| PROBLEM |
Should an entry contain an image, omit it and repeat the rest exactly.

Data excerpts
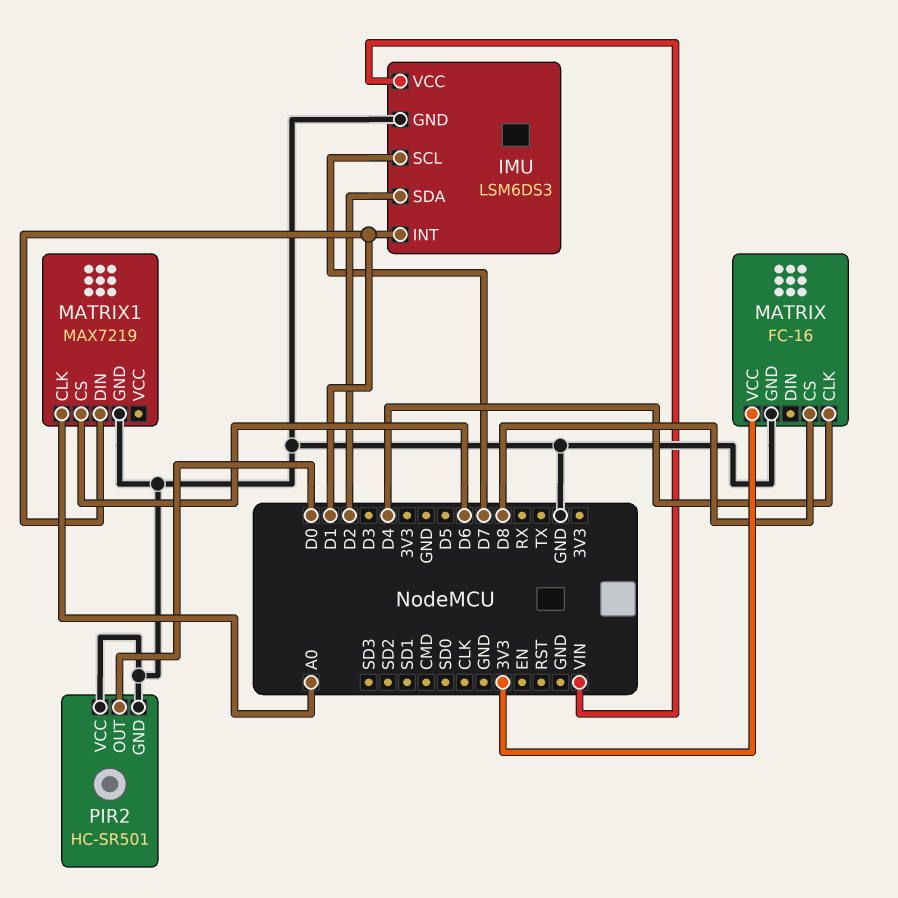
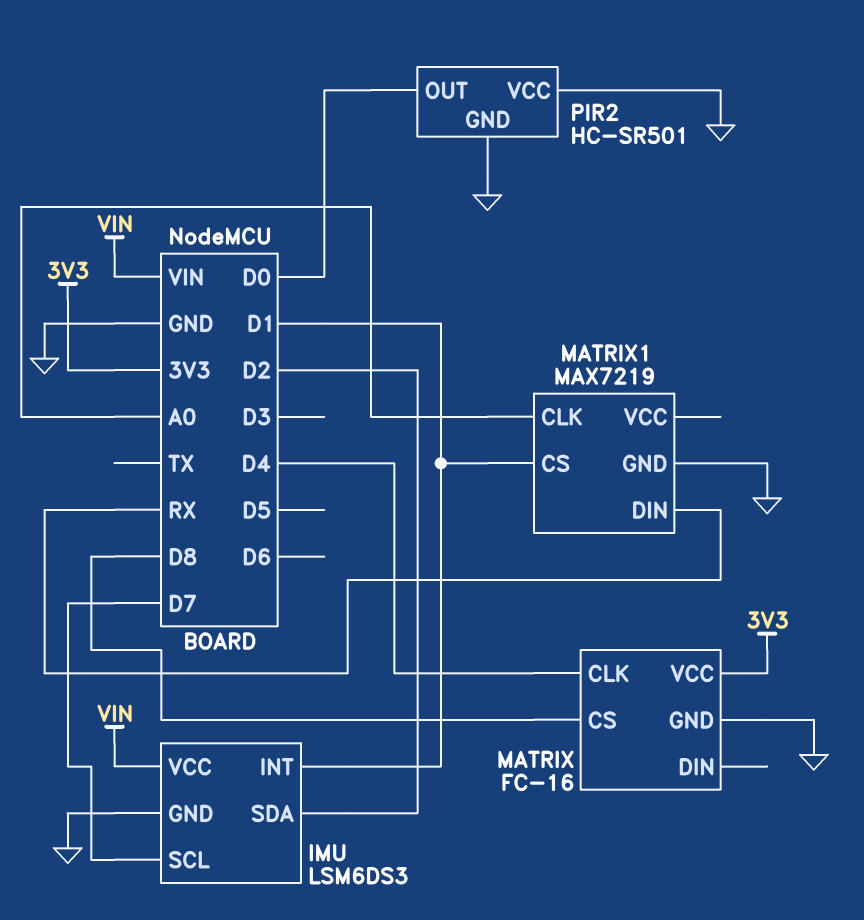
MATRIX1 pin CS: D6 -> D1
MATRIX1 pin DIN: D1 -> RX

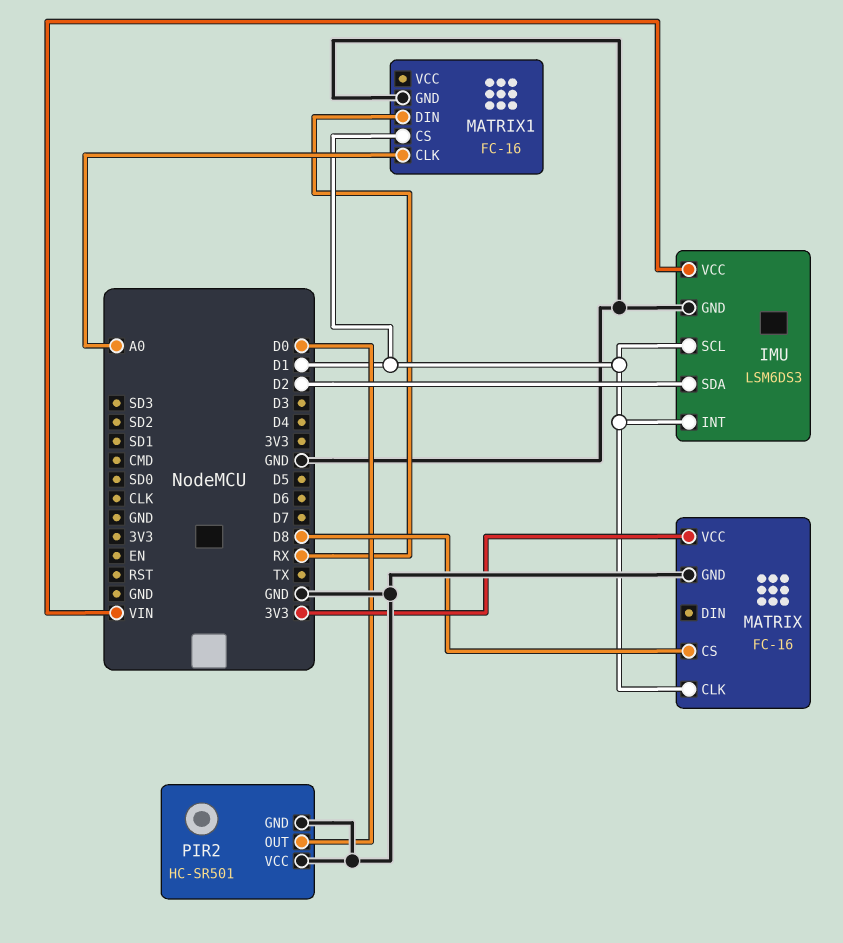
IMU pin SCL: D7 -> D1
MATRIX pin CLK: D4 -> D1
MATRIX1: MAX7219 -> FC-16

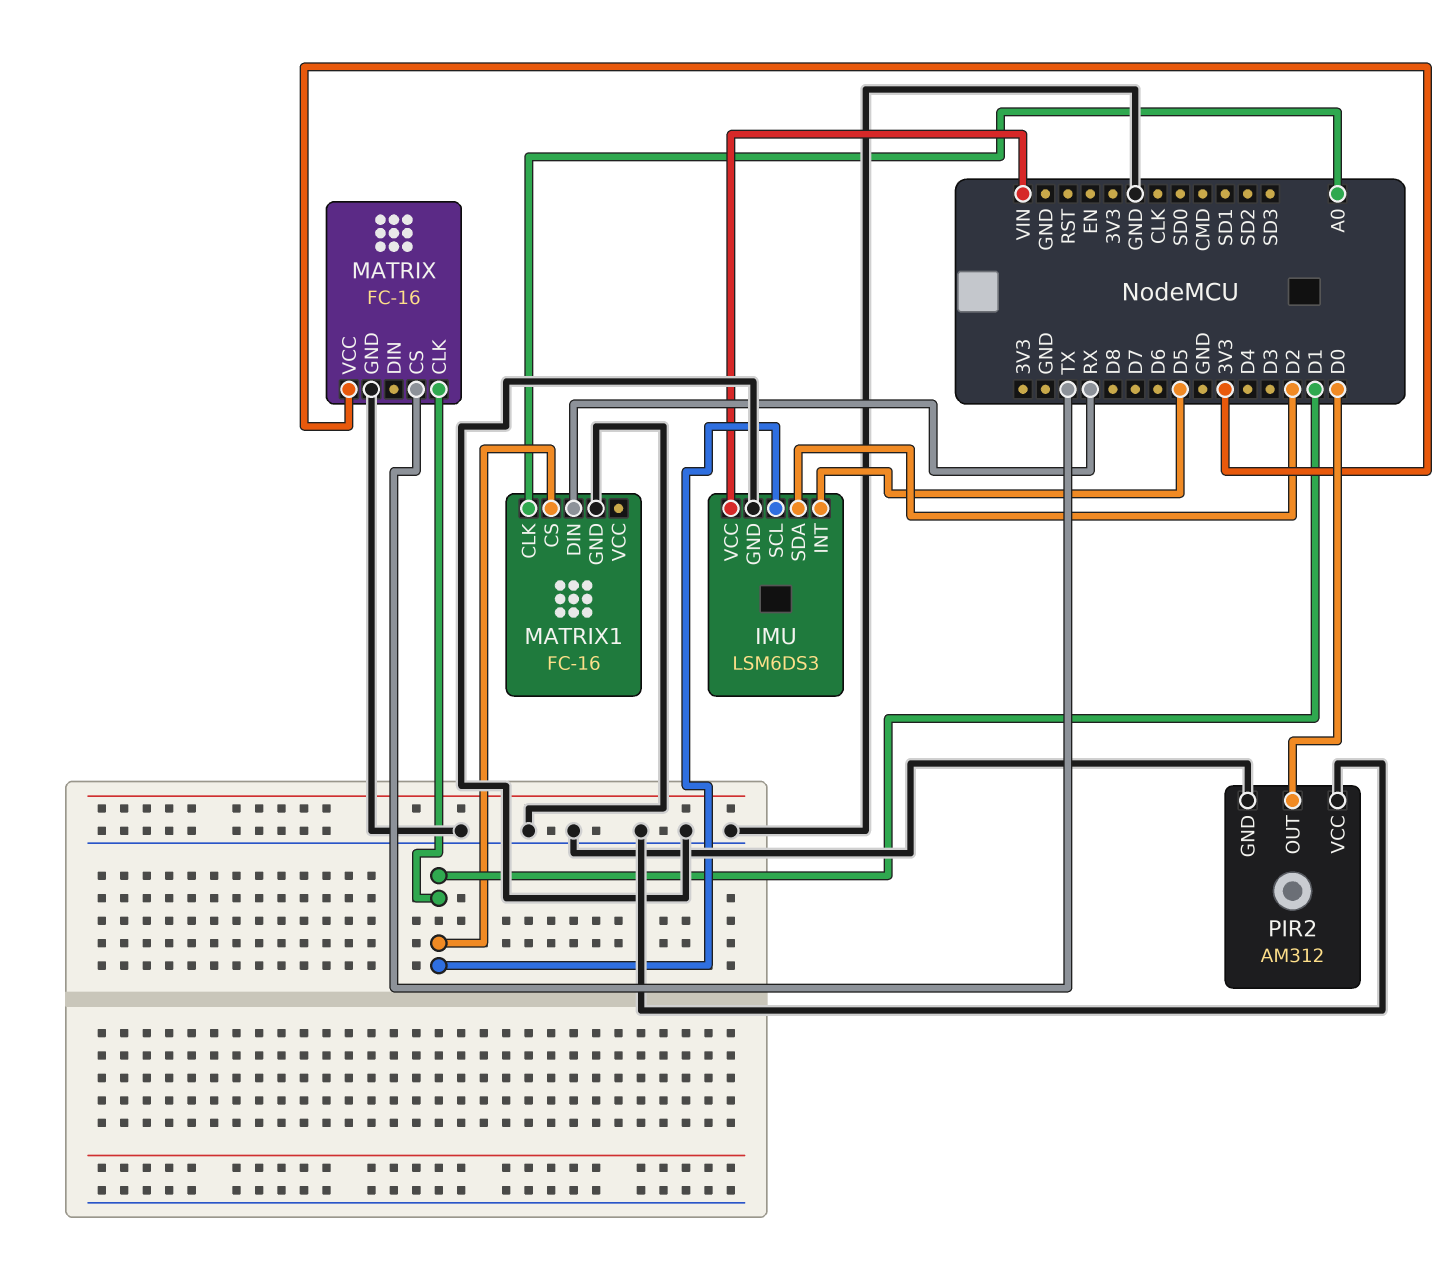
IMU pin INT: D1 -> D5
MATRIX pin CS: D8 -> TX
PIR2: HC-SR501 -> AM312

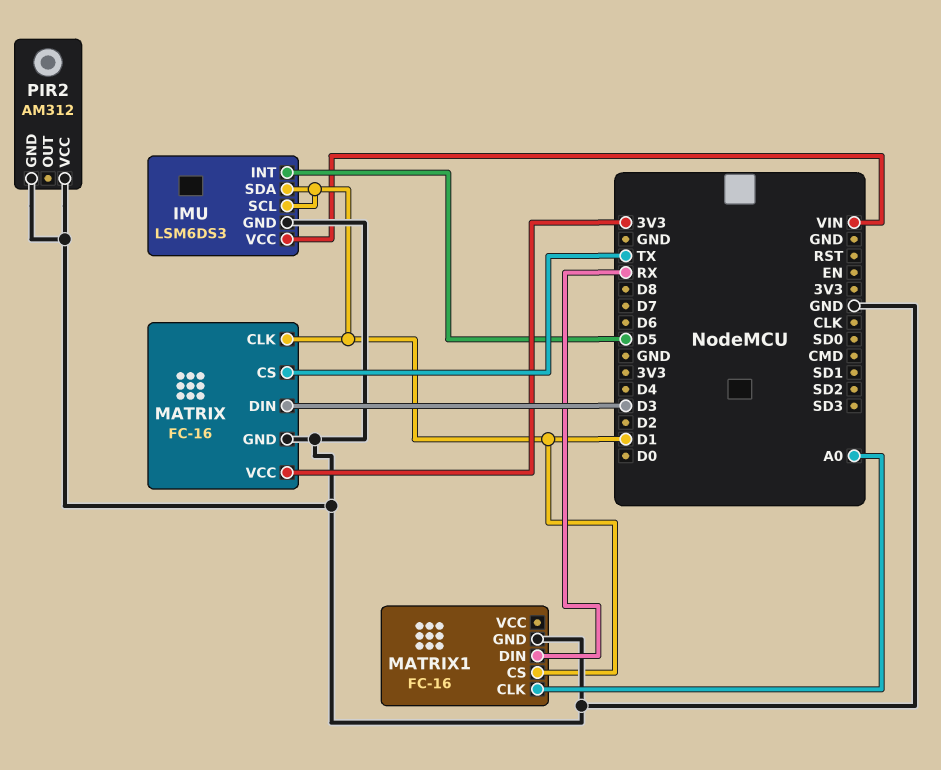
IMU pin SDA: D2 -> D1
MATRIX pin DIN: none -> D3
PIR2 pin OUT: D0 -> none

| SOLUTION FOR THIS EXERCISE |
MATRIX1 pin CS: D6 -> D1
MATRIX1 pin DIN: D1 -> RX

IMU pin SCL: D7 -> D1
MATRIX pin CLK: D4 -> D1
MATRIX1: MAX7219 -> FC-16

IMU pin INT: D1 -> D5
MATRIX pin CS: D8 -> TX
PIR2: HC-SR501 -> AM312

IMU pin SDA: D2 -> D1
MATRIX pin DIN: none -> D3
PIR2 pin OUT: D0 -> none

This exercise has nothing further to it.